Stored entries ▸
........

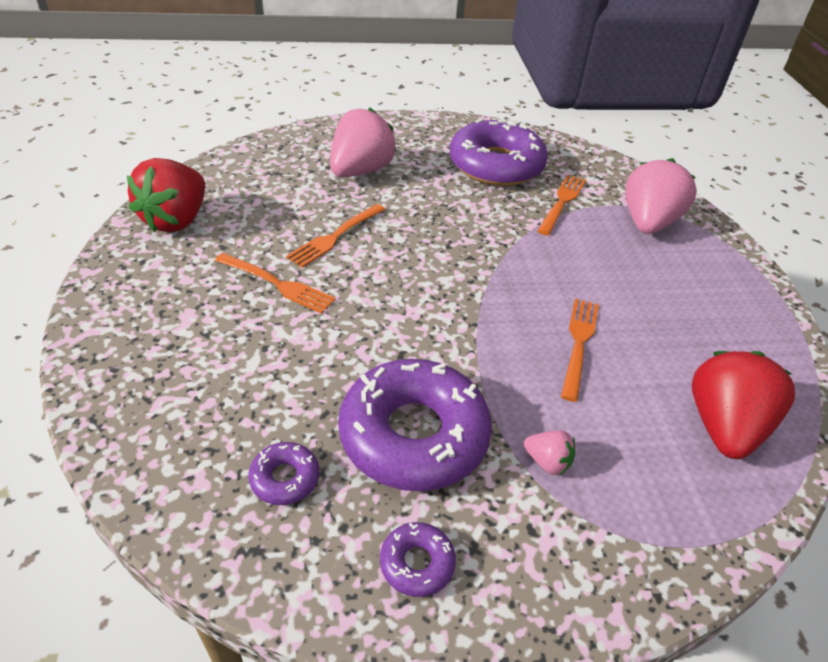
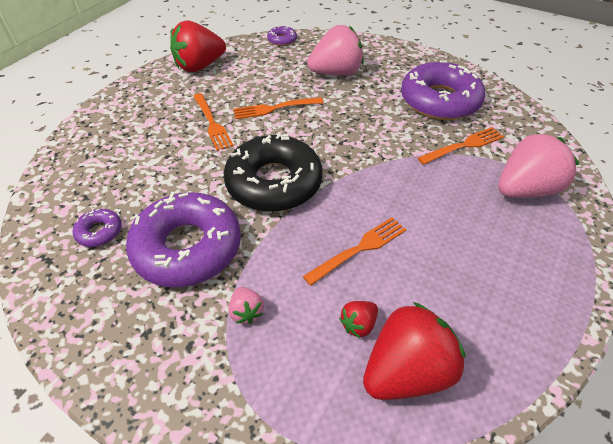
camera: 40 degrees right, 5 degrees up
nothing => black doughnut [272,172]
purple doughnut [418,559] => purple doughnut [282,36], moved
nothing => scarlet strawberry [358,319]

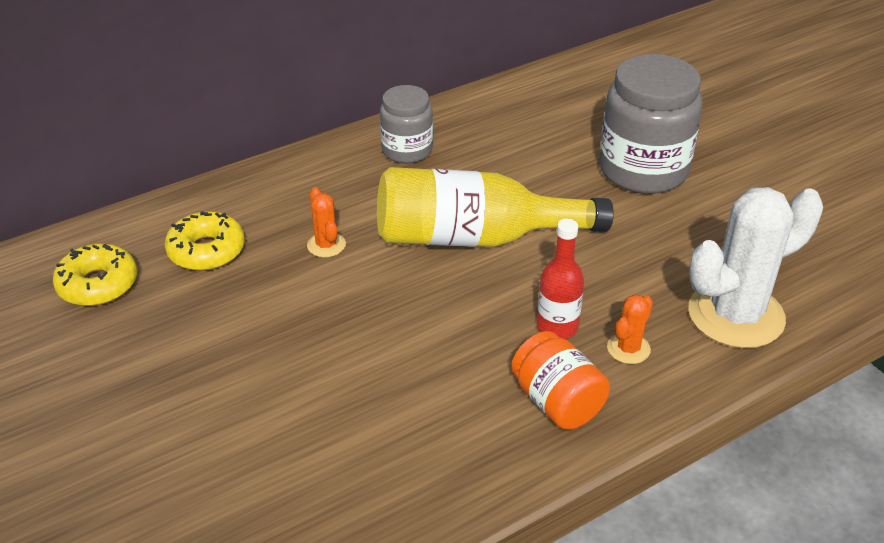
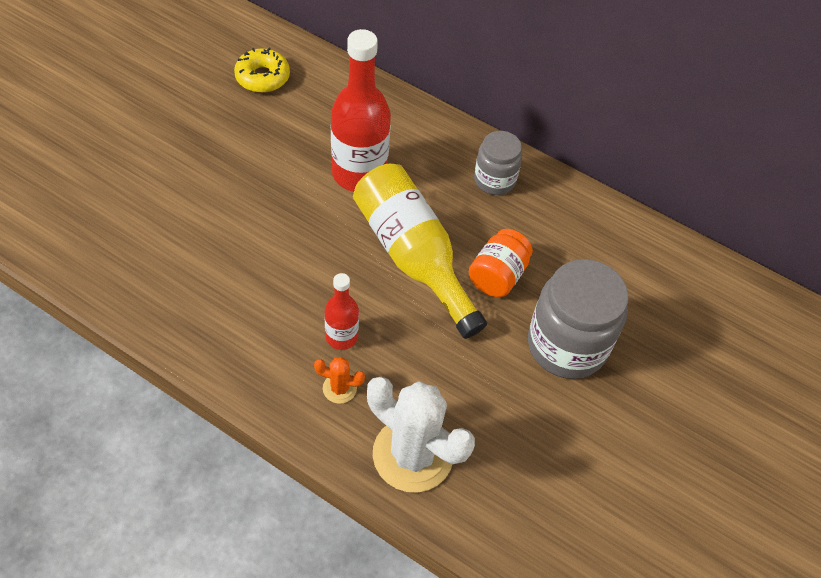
camera: 60 degrees right, 15 degrees up
orange saguaro cactus [326,222] => scarlet bottle [361,110]
orange jar [560,380] => orange jar [501,263], moved
golden doughnut [205,241] => nothing

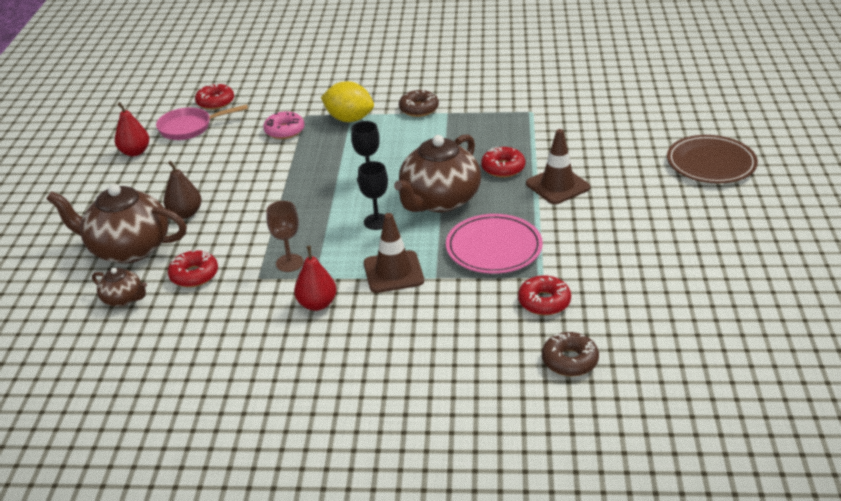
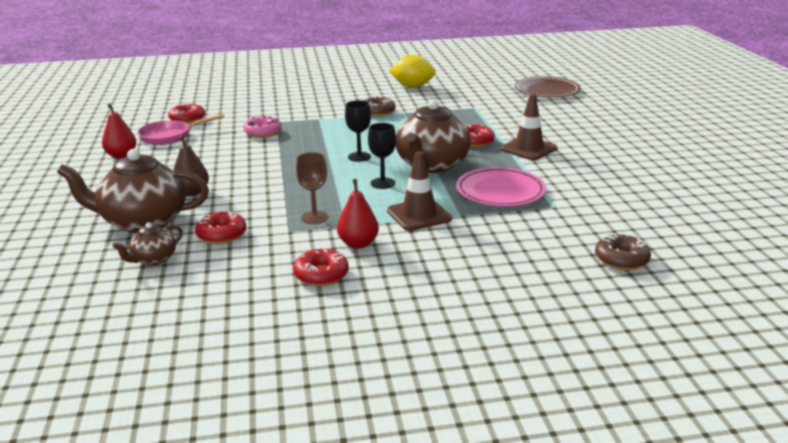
camera: 15 degrees left, 10 degrees down
russet china teapot [119,287] => russet china teapot [148,243], 120 degrees clockwise
scarlet doughnut [544,295] => scarlet doughnut [321,267], moved
golden lemon [347,101] => golden lemon [412,71], moved
russet flat dish [712,159] => russet flat dish [547,87], moved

........

Task description ▸ Your answer should hold only the lines from the line with "golden doughnut [205,241] => nothing" through the closing line of the records, restated exactly and free of pictures.

Answer box ▸
golden doughnut [205,241] => nothing

camera: 15 degrees left, 10 degrees down
russet china teapot [119,287] => russet china teapot [148,243], 120 degrees clockwise
scarlet doughnut [544,295] => scarlet doughnut [321,267], moved
golden lemon [347,101] => golden lemon [412,71], moved
russet flat dish [712,159] => russet flat dish [547,87], moved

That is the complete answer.